[Revision tracking records]

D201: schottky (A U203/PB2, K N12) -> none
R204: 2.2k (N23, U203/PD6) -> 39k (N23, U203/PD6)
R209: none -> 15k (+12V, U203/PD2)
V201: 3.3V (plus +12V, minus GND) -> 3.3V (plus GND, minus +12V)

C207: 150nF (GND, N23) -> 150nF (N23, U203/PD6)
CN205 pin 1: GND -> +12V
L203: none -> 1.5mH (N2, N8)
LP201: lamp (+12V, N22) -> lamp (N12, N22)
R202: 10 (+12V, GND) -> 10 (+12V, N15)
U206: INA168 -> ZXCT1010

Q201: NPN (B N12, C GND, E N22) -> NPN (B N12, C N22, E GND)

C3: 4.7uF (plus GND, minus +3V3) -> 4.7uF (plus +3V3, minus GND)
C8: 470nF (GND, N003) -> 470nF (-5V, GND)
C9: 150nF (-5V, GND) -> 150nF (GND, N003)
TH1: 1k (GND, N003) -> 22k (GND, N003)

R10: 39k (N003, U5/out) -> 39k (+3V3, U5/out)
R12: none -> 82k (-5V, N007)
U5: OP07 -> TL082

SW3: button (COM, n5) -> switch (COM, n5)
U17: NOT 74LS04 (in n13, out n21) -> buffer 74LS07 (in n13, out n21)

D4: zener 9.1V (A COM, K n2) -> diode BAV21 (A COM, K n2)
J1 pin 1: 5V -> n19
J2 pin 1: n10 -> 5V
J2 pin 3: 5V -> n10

__Task statement__.
State the number of lines in the records that include the string "minus", without any other words.

__Expected answer__.
2